• TO-DO ITEM
Retype the tail of the data exactly, starting at the line containing "Enumerate all objects" and stopping at the last line.

• EXTRACTED ENTRIES
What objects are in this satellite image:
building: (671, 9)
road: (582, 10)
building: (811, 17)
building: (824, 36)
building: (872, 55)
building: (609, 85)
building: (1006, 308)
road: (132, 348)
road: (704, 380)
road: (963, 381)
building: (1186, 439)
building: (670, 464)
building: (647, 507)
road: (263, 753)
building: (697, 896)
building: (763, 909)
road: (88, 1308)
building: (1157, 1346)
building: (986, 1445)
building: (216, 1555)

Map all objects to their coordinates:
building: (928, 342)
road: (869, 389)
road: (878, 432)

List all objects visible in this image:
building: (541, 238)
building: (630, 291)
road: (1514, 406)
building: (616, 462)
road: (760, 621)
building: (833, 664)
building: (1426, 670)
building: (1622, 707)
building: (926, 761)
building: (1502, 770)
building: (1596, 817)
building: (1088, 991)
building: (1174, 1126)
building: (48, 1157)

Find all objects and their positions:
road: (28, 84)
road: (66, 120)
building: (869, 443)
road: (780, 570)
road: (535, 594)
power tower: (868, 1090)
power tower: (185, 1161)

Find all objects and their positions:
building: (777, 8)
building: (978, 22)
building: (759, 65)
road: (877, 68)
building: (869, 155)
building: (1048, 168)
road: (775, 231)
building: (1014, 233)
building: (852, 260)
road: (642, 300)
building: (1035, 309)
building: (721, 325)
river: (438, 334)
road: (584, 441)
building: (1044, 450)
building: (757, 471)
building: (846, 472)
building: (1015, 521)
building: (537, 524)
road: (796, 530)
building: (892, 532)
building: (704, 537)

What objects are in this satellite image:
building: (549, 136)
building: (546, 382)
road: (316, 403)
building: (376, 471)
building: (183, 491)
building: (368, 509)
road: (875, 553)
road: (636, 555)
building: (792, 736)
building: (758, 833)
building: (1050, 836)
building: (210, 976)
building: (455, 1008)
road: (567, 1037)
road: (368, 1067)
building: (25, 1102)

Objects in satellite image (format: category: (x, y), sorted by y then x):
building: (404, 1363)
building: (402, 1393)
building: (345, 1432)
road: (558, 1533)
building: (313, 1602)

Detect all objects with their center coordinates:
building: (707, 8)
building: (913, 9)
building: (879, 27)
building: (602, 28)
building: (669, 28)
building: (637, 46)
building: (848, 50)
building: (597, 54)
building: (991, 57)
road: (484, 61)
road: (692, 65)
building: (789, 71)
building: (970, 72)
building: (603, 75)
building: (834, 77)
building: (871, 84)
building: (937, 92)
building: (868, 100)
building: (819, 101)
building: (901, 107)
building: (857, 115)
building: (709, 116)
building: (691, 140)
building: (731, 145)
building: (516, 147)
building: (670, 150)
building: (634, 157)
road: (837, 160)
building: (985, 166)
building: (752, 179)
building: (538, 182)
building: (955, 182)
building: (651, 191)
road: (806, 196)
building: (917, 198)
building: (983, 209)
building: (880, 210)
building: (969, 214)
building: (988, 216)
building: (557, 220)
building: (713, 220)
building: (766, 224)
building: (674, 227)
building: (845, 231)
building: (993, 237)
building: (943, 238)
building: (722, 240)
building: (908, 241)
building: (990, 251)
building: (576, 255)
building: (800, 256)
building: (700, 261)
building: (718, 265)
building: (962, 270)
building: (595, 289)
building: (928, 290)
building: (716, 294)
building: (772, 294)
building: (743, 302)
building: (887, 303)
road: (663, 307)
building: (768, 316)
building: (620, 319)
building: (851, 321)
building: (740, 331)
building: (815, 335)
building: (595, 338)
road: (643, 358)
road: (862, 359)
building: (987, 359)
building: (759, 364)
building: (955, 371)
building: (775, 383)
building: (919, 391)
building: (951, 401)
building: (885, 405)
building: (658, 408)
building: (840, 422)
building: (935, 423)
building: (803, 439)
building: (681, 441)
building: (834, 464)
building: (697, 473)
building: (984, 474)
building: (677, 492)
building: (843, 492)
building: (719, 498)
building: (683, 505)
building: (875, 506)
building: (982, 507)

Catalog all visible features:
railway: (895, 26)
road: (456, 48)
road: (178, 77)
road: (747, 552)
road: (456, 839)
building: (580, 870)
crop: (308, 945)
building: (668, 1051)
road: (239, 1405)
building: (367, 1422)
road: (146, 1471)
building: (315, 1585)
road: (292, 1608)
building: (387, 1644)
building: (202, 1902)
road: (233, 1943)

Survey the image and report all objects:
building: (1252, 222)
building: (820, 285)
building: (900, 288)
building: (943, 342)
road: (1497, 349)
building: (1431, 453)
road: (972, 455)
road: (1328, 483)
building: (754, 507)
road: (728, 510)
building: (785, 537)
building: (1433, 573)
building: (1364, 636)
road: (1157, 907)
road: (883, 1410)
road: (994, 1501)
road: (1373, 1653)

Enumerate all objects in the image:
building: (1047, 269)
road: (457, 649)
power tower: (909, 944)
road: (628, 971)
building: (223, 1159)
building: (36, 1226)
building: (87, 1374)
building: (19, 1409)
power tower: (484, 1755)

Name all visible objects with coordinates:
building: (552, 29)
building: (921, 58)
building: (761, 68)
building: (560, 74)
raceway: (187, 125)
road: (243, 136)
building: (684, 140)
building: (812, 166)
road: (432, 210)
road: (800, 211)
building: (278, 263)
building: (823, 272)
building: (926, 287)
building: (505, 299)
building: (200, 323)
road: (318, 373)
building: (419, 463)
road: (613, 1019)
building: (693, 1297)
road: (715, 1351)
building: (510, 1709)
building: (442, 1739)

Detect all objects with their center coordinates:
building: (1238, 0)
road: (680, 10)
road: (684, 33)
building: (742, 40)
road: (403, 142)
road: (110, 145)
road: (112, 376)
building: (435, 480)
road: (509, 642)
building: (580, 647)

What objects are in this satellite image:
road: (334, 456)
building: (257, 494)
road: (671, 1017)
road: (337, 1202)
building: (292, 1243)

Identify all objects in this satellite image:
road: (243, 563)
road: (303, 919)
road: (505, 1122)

• REPLY TO THE EXERCISE
Enumerate all objects in the image:
building: (1047, 269)
road: (457, 649)
power tower: (909, 944)
road: (628, 971)
building: (223, 1159)
building: (36, 1226)
building: (87, 1374)
building: (19, 1409)
power tower: (484, 1755)

Name all visible objects with coordinates:
building: (552, 29)
building: (921, 58)
building: (761, 68)
building: (560, 74)
raceway: (187, 125)
road: (243, 136)
building: (684, 140)
building: (812, 166)
road: (432, 210)
road: (800, 211)
building: (278, 263)
building: (823, 272)
building: (926, 287)
building: (505, 299)
building: (200, 323)
road: (318, 373)
building: (419, 463)
road: (613, 1019)
building: (693, 1297)
road: (715, 1351)
building: (510, 1709)
building: (442, 1739)

Detect all objects with their center coordinates:
building: (1238, 0)
road: (680, 10)
road: (684, 33)
building: (742, 40)
road: (403, 142)
road: (110, 145)
road: (112, 376)
building: (435, 480)
road: (509, 642)
building: (580, 647)

What objects are in this satellite image:
road: (334, 456)
building: (257, 494)
road: (671, 1017)
road: (337, 1202)
building: (292, 1243)

Identify all objects in this satellite image:
road: (243, 563)
road: (303, 919)
road: (505, 1122)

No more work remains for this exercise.